= What you need to do =
Leaving the pictures aside, return all of the data below exactly.

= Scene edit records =
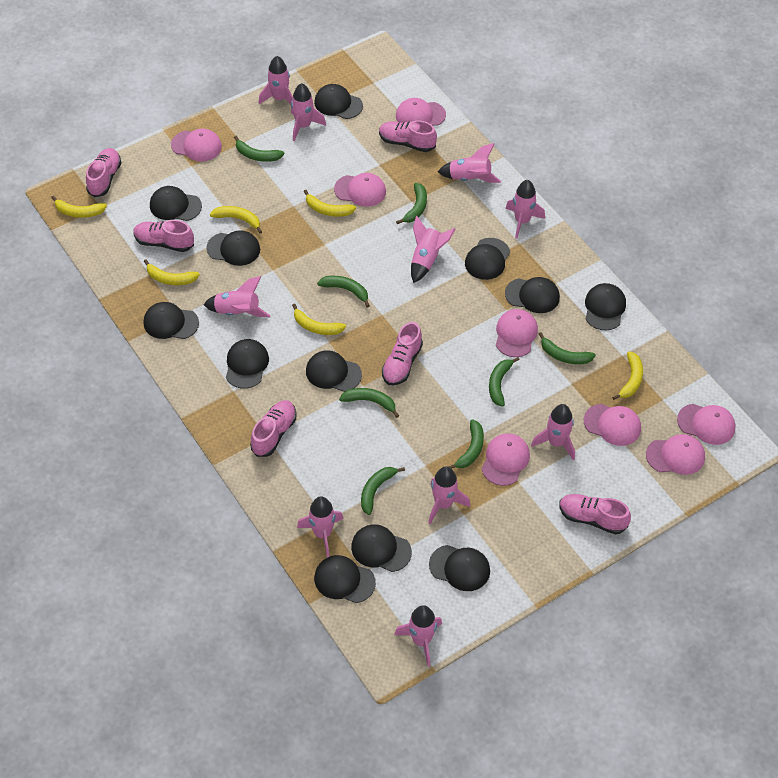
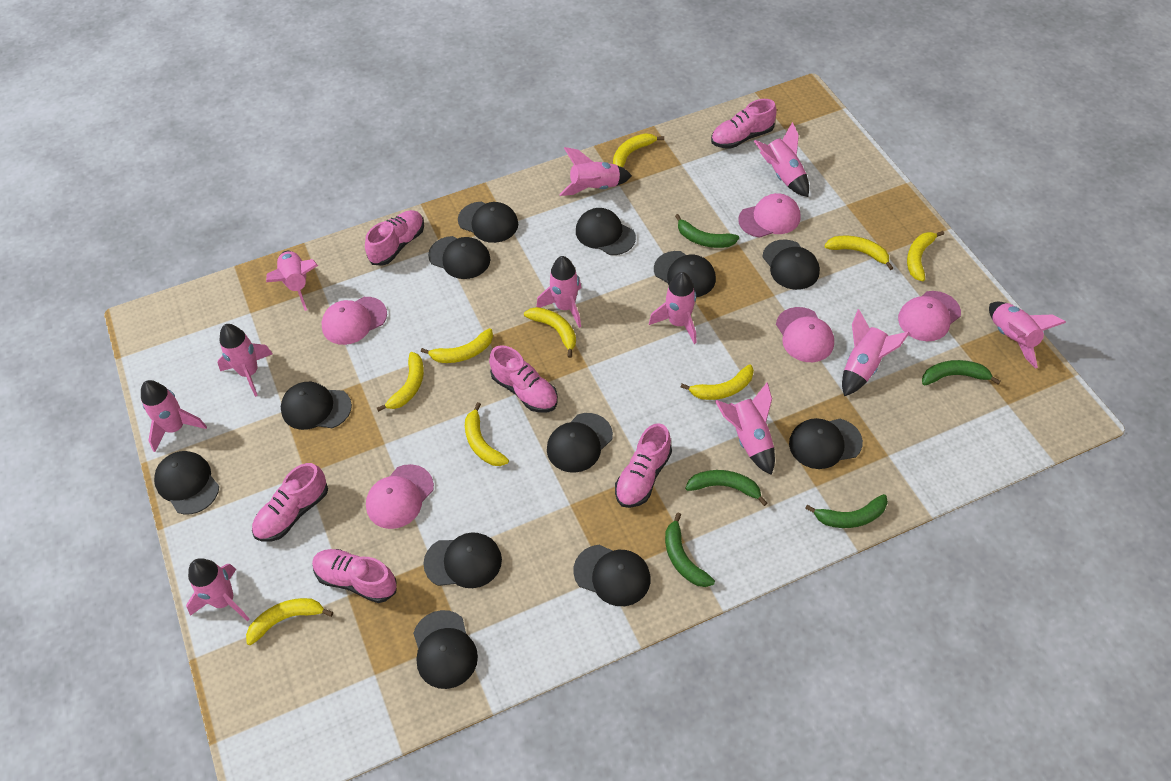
green banana: 8 -> 5
pink cap: 8 -> 5
pink rocket: 10 -> 11
yellow banana: 6 -> 9

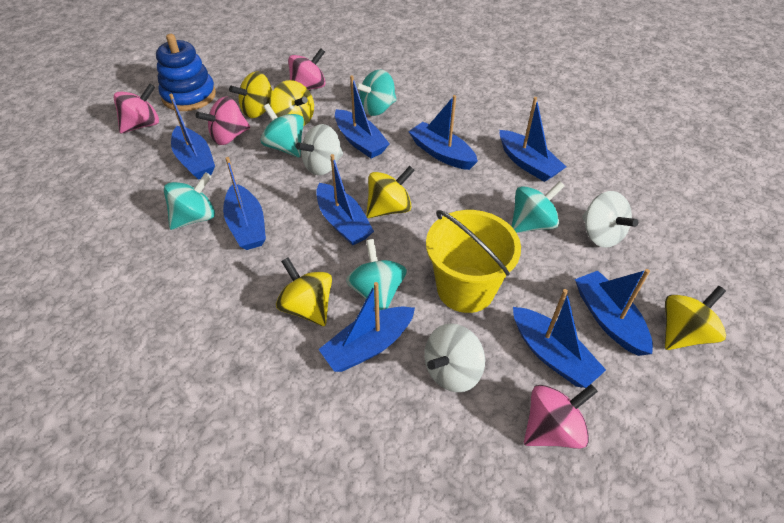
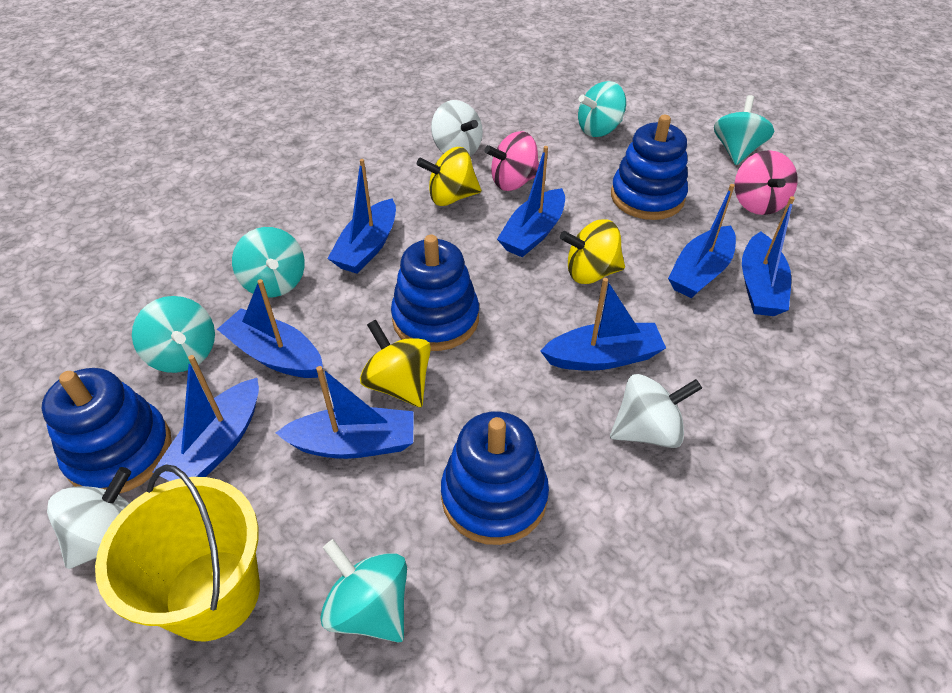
blue boat: 9 -> 8
blue stacking toy: 1 -> 4
pink spinning top: 4 -> 2
yellow spinning top: 5 -> 3

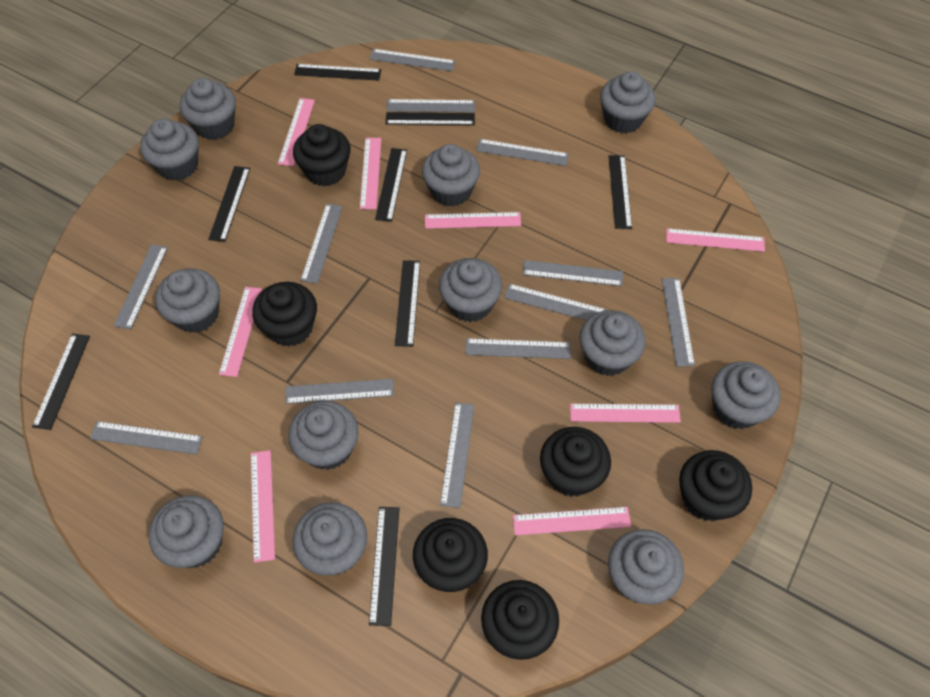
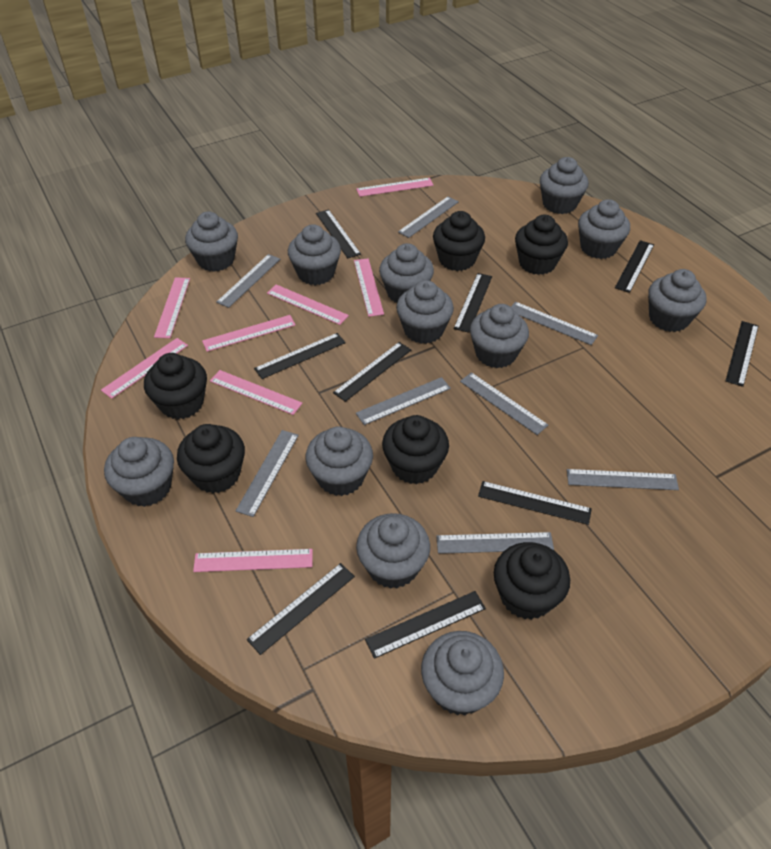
black ruler: 8 -> 9
grey ruler: 12 -> 8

= Task result =
green banana: 8 -> 5
pink cap: 8 -> 5
pink rocket: 10 -> 11
yellow banana: 6 -> 9

blue boat: 9 -> 8
blue stacking toy: 1 -> 4
pink spinning top: 4 -> 2
yellow spinning top: 5 -> 3

black ruler: 8 -> 9
grey ruler: 12 -> 8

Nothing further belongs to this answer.